== Provided data ==

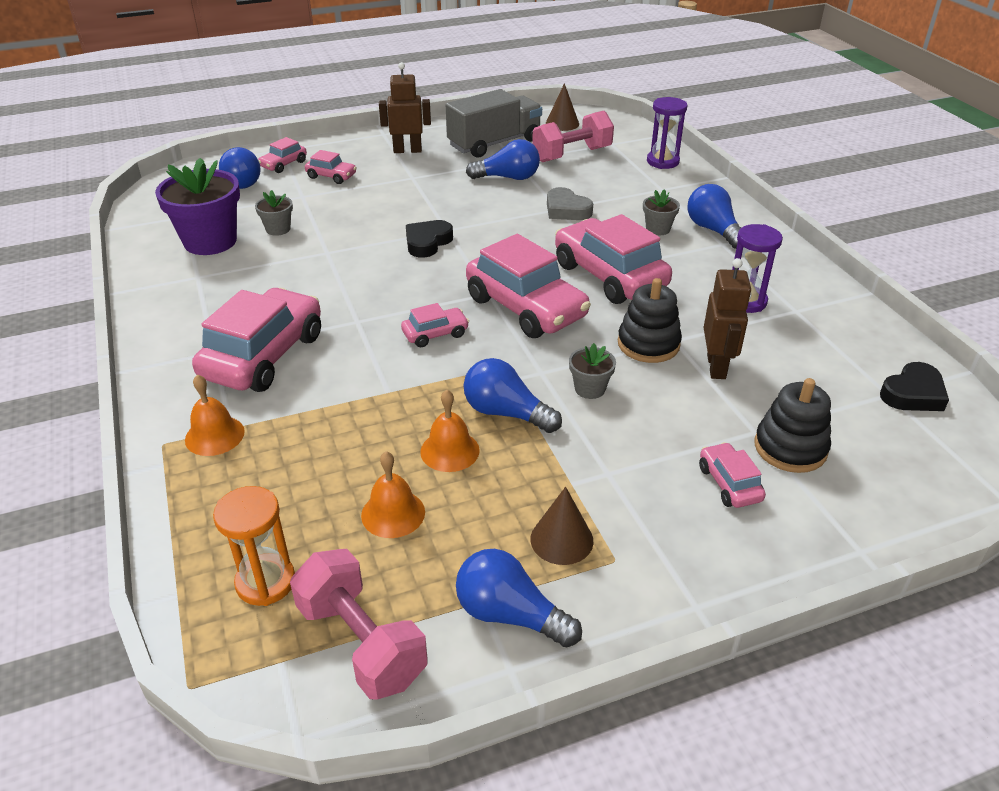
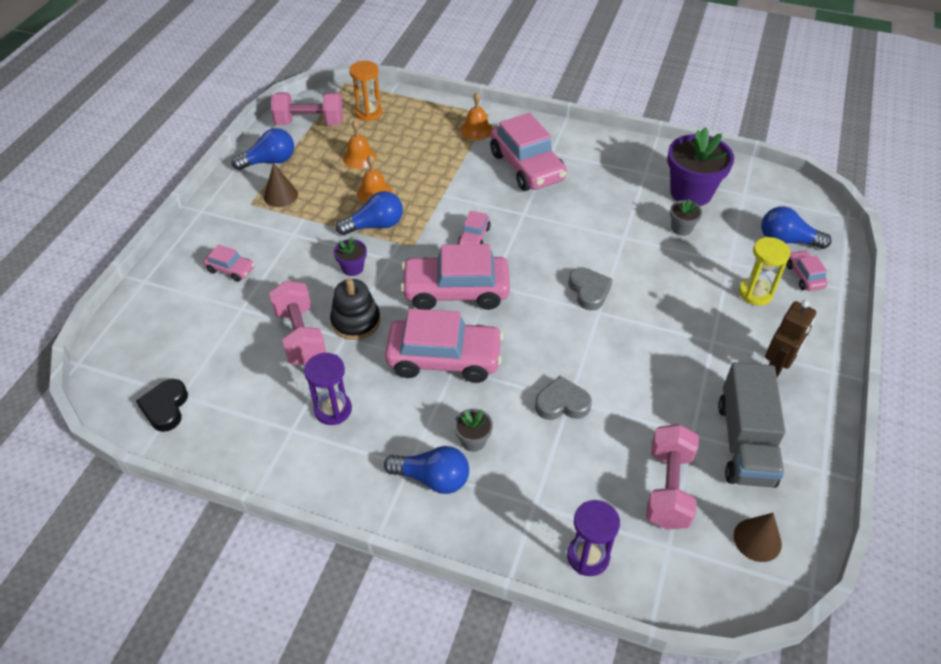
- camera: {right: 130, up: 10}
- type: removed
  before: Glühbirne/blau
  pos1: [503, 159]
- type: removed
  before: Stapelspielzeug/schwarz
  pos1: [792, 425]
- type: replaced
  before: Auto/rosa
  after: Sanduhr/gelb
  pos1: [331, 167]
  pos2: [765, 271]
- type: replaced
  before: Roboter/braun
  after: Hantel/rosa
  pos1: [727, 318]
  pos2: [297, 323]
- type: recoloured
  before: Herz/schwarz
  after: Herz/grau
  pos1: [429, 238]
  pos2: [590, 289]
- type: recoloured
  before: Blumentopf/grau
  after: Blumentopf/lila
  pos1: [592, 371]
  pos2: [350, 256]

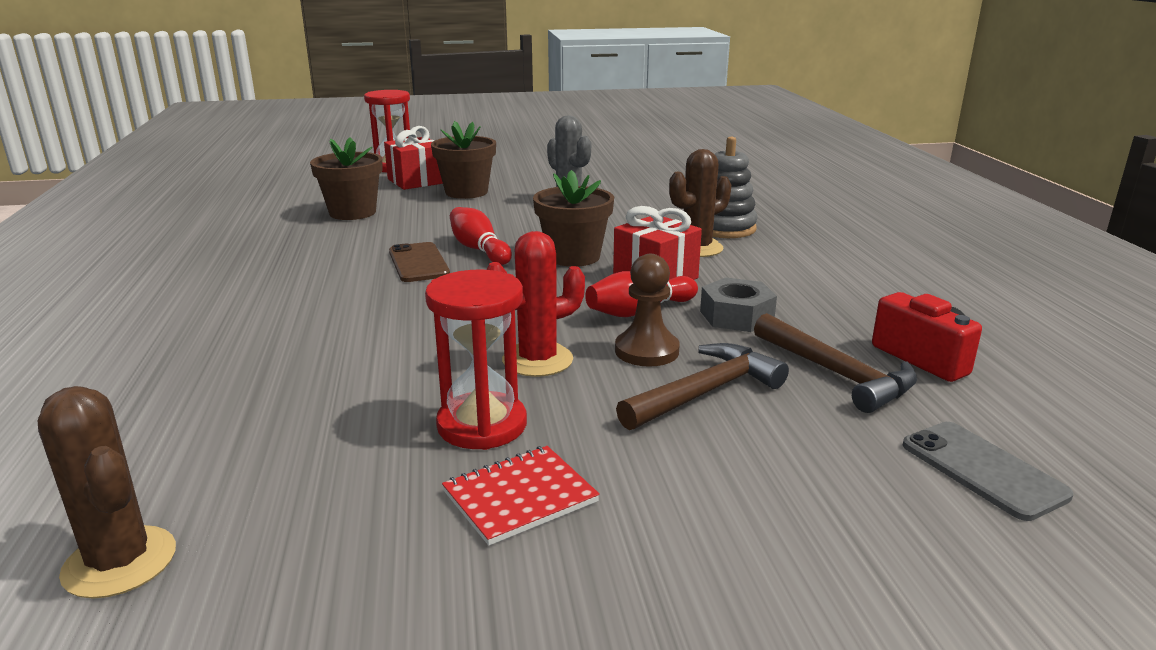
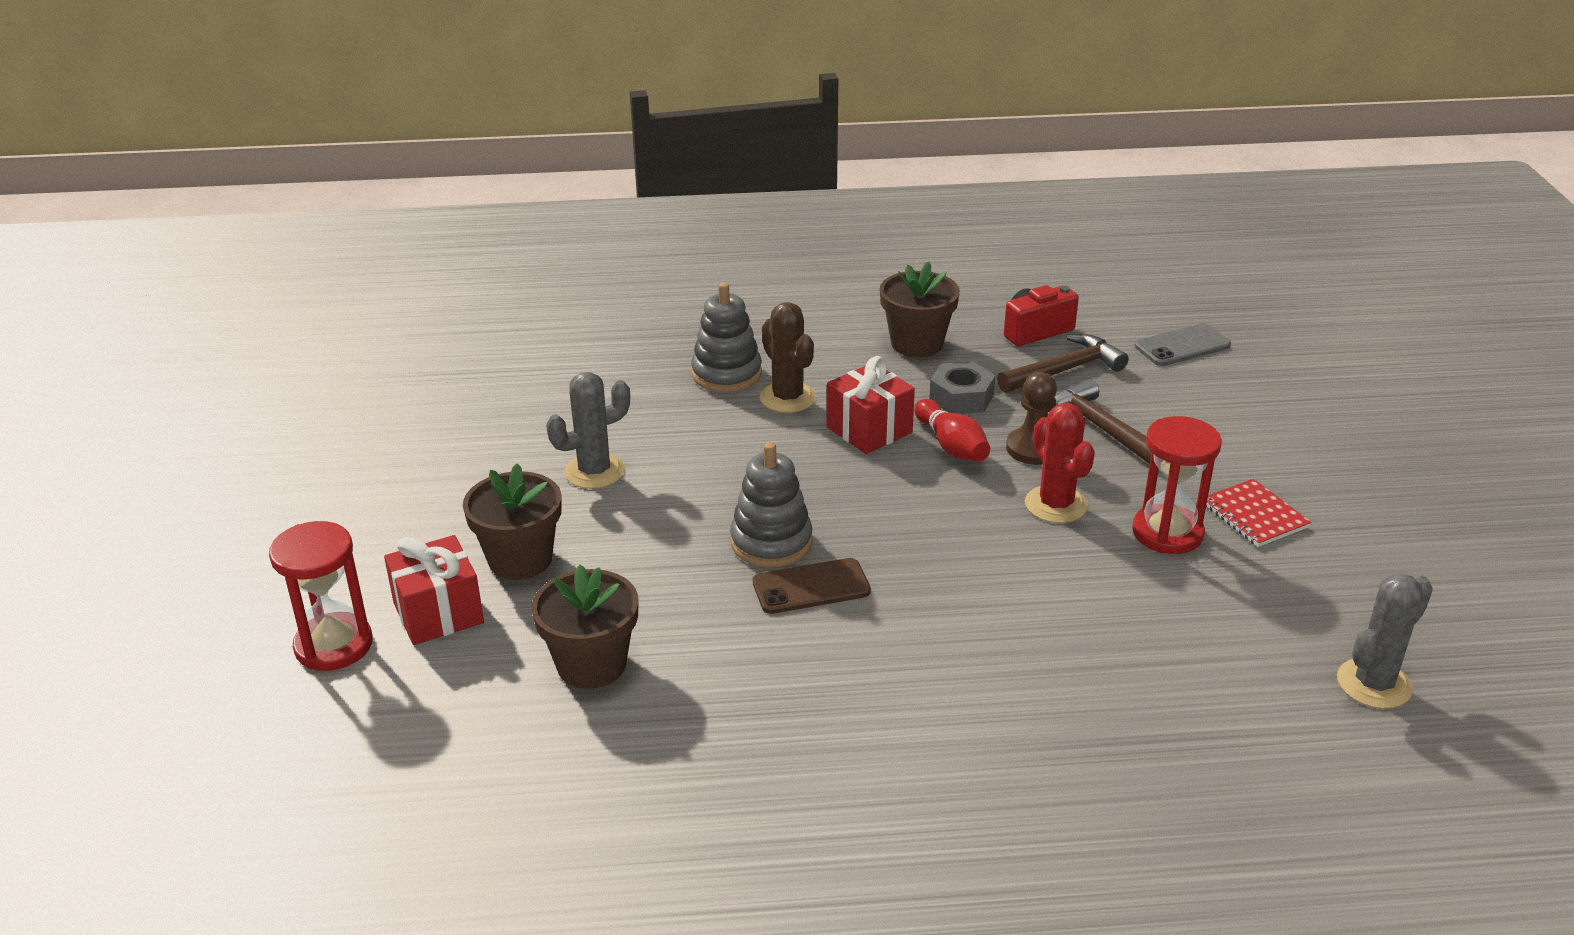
- camera: {right: -85, up: 10}
- type: moved
  before: Blumentopf/braun
  pos1: [573, 218]
  pos2: [920, 309]
- type: replaced
  before: Bowlingkegel/rot
  after: Stapelspielzeug/grau
  pos1: [481, 236]
  pos2: [771, 505]
- type: recoloured
  before: Kaktus/braun
  after: Kaktus/grau
  pos1: [107, 492]
  pos2: [1385, 641]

== Directions for this task ==
A line belongs in the answer if it contains the word "schwarz"; please copy each such line from the material.

== Your response ==
  before: Stapelspielzeug/schwarz
  before: Herz/schwarz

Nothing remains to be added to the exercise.